(Extracted records)

'''

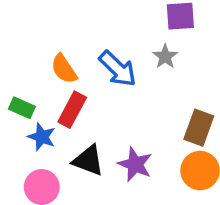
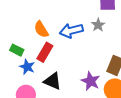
blue arrow: (118, 69) -> (71, 31), turned 120
purple star: (135, 164) -> (91, 81), moved

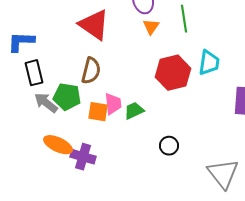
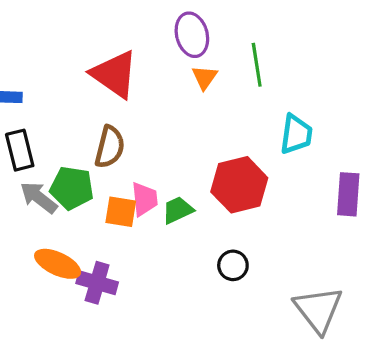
red hexagon: (173, 73) -> (239, 185), moved

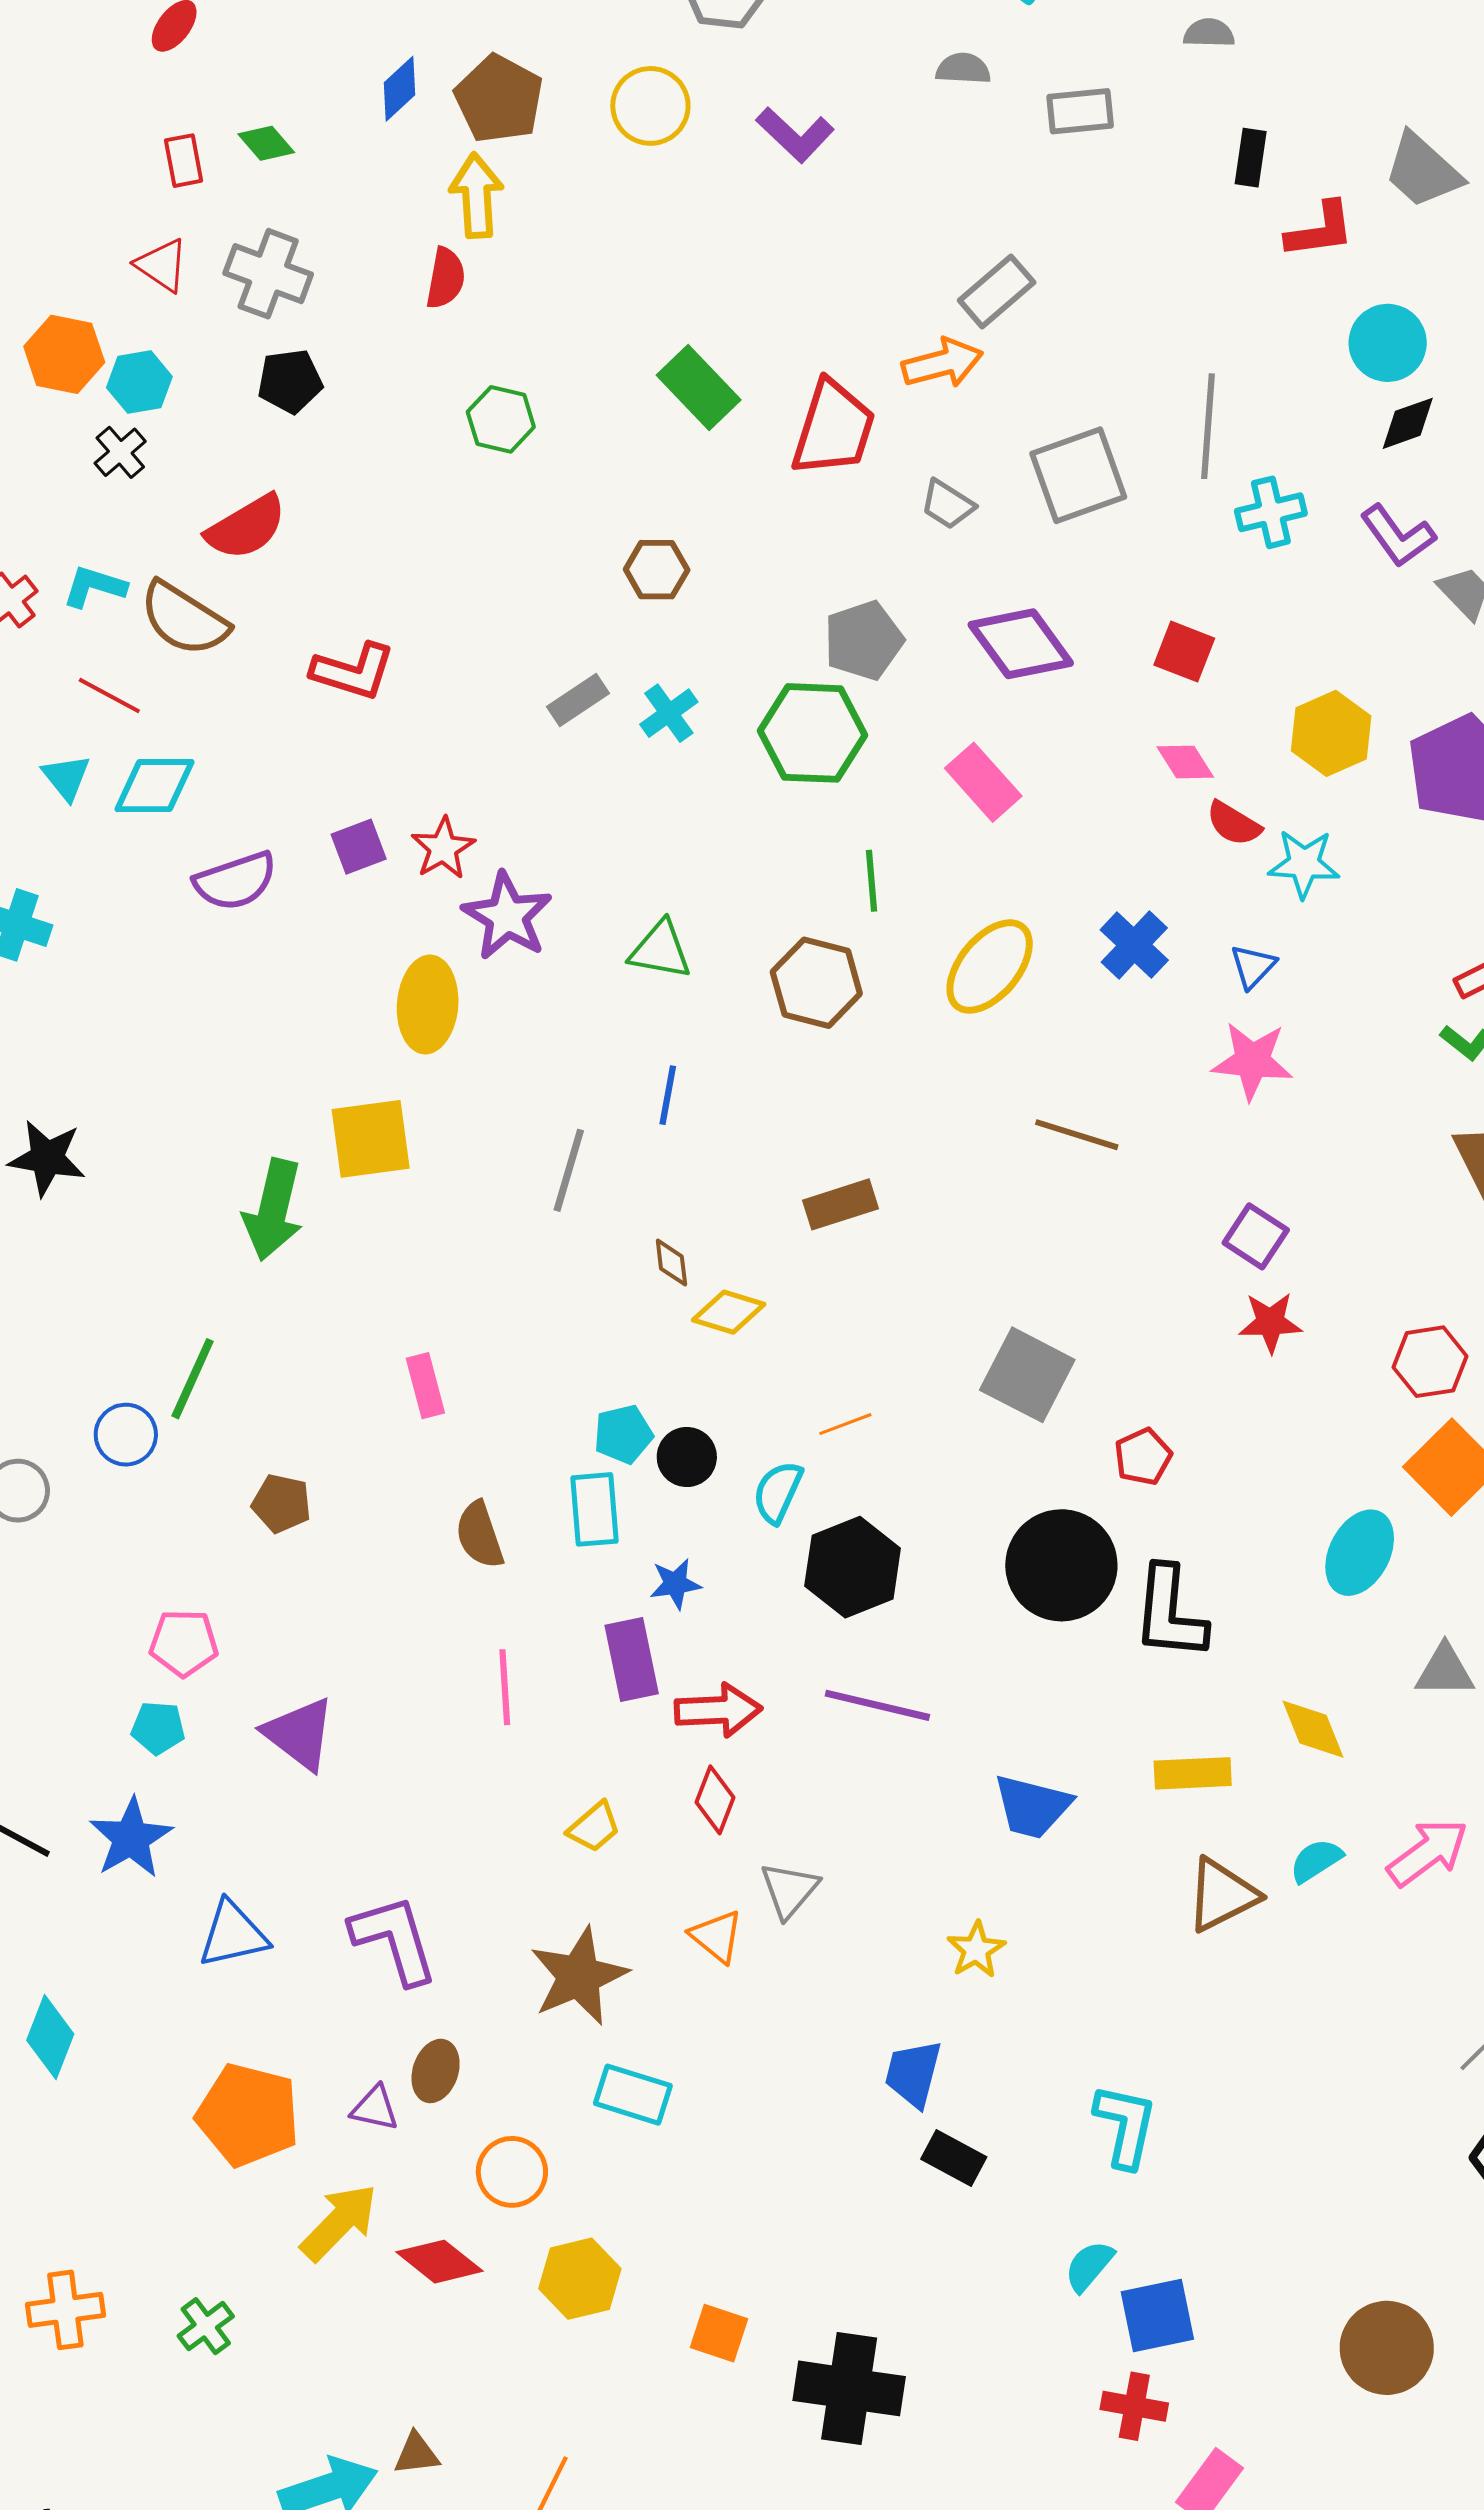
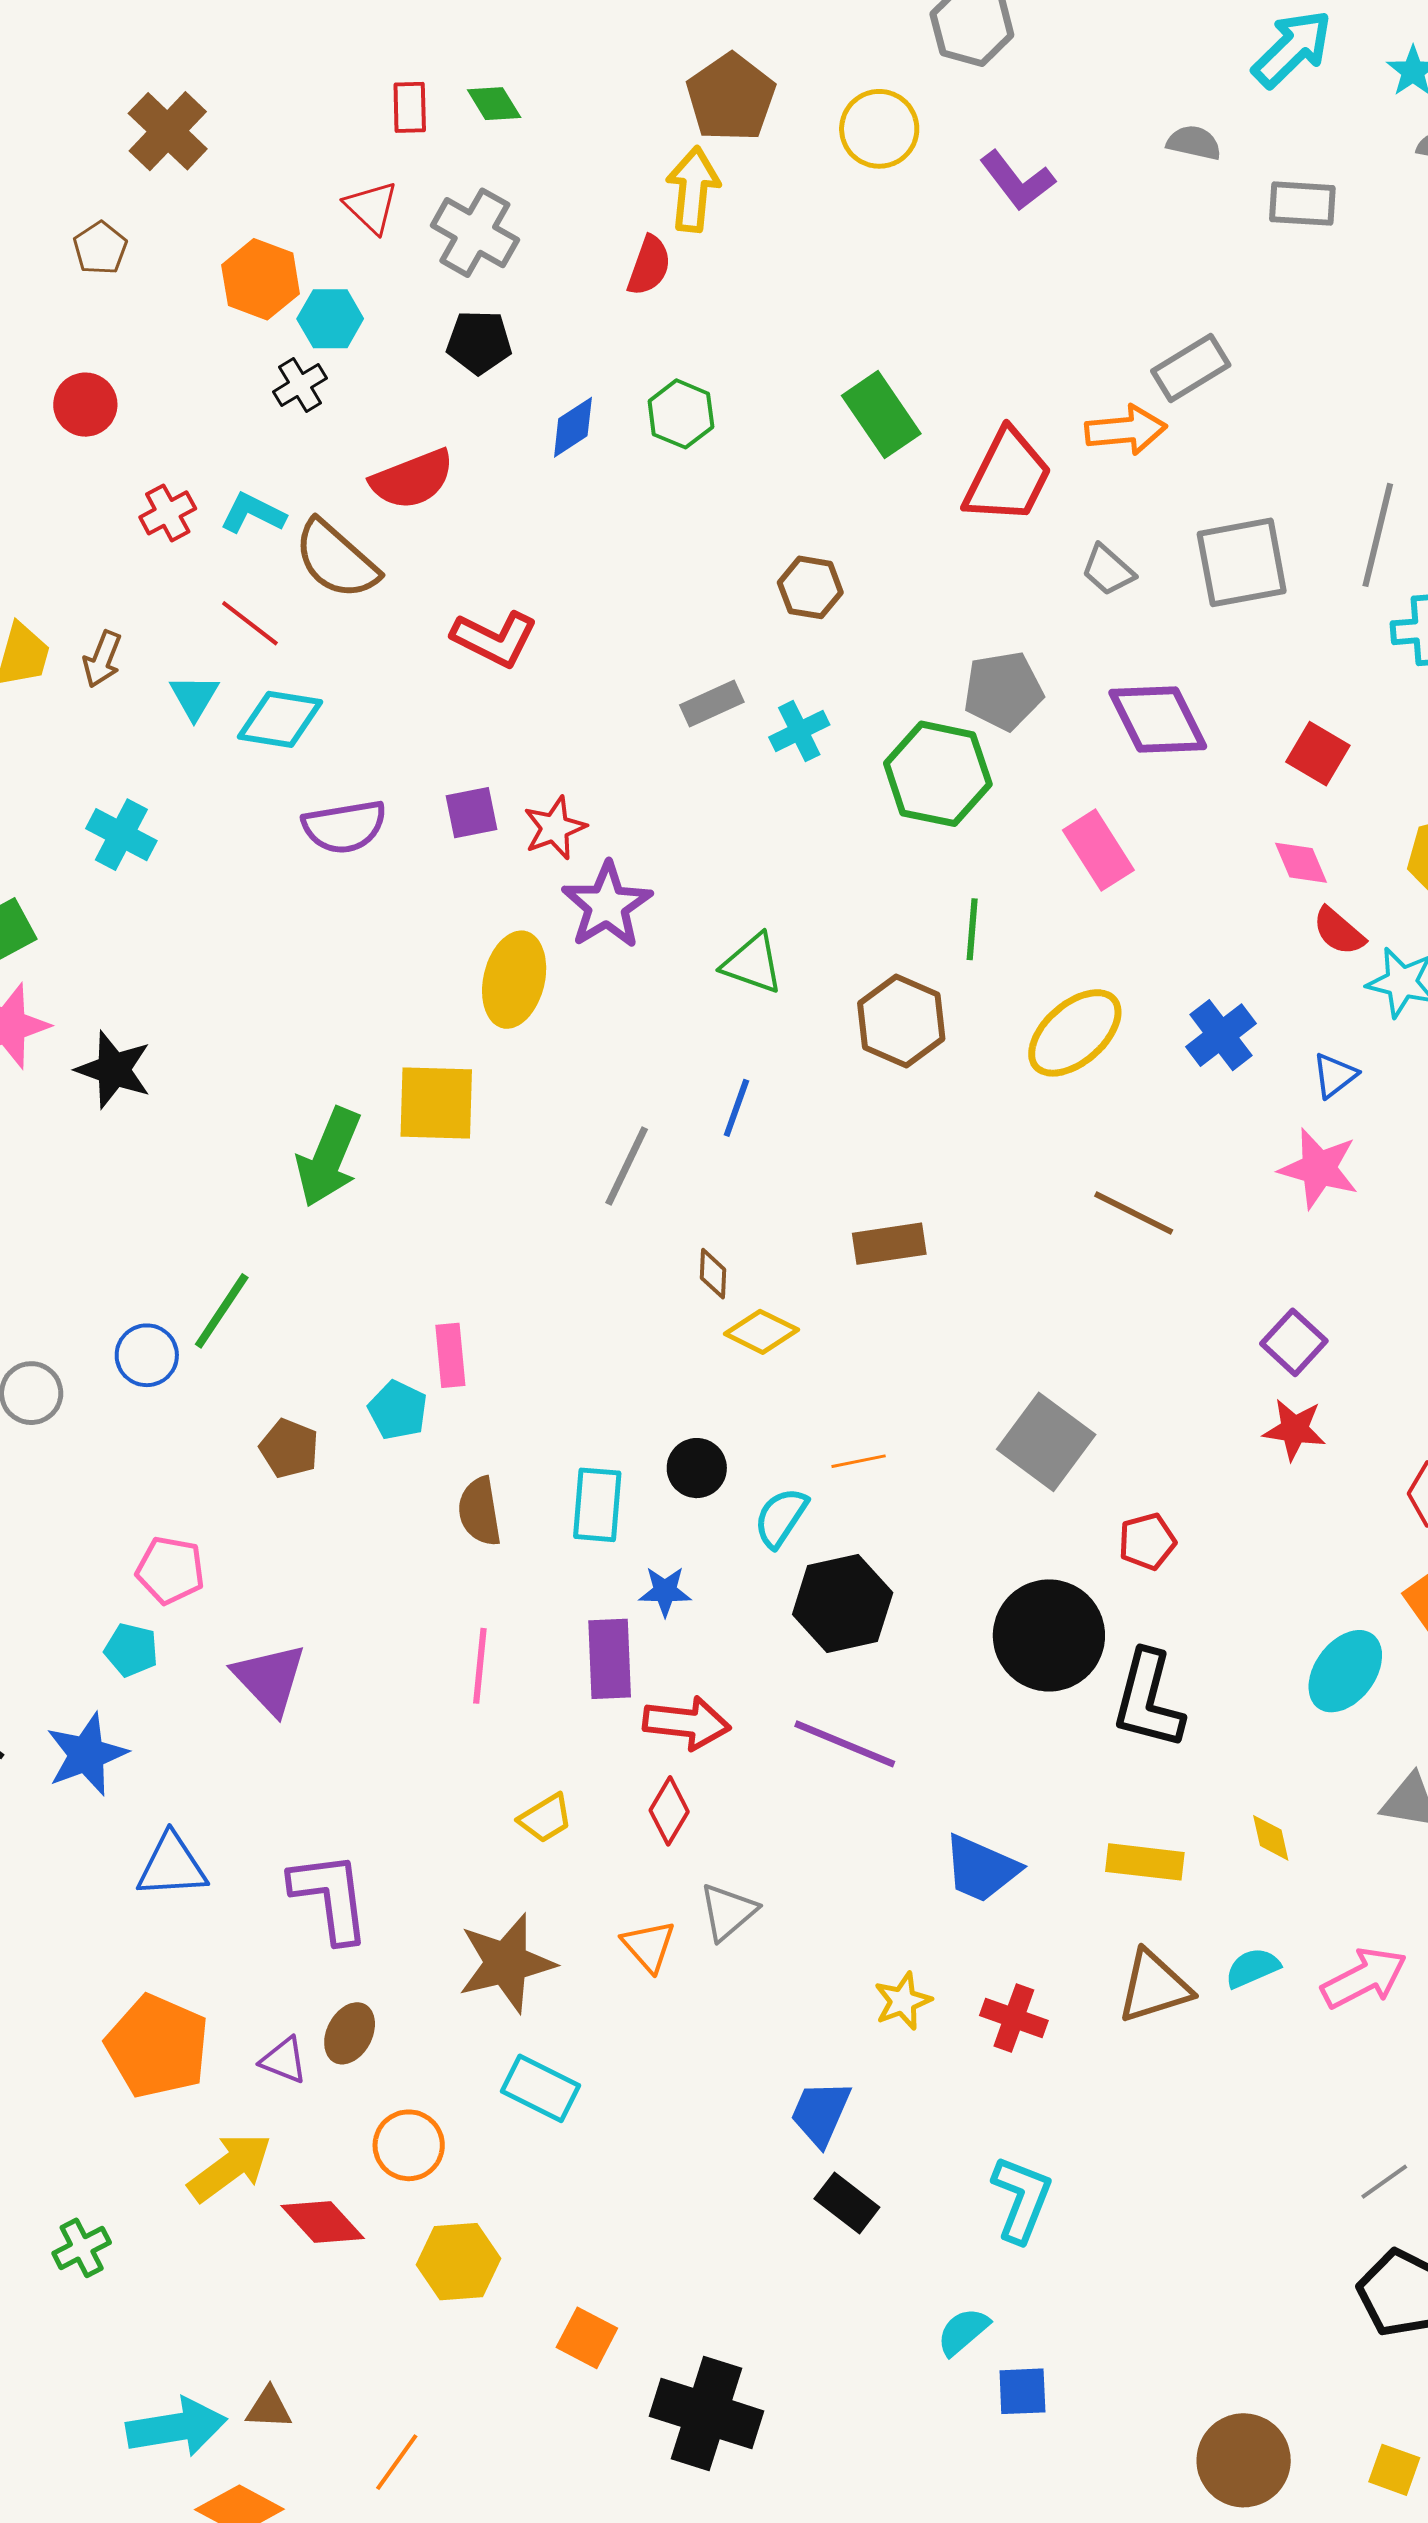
blue diamond: (399, 89) -> (573, 427), moved
cyan pentagon: (623, 1434) -> (398, 1410), moved, turned 30
yellow diamond: (1313, 1729) -> (1271, 1838), size x0.7
blue square: (1157, 2315) -> (1022, 2391), size x0.7
red cross: (1134, 2406) -> (1014, 2018), moved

'''

■ Work instruction
Write out every line of the data that holds the word "blue".

■ Response to this task
blue arrow: (118, 69) -> (71, 31), turned 120
blue diamond: (399, 89) -> (573, 427), moved
blue square: (1157, 2315) -> (1022, 2391), size x0.7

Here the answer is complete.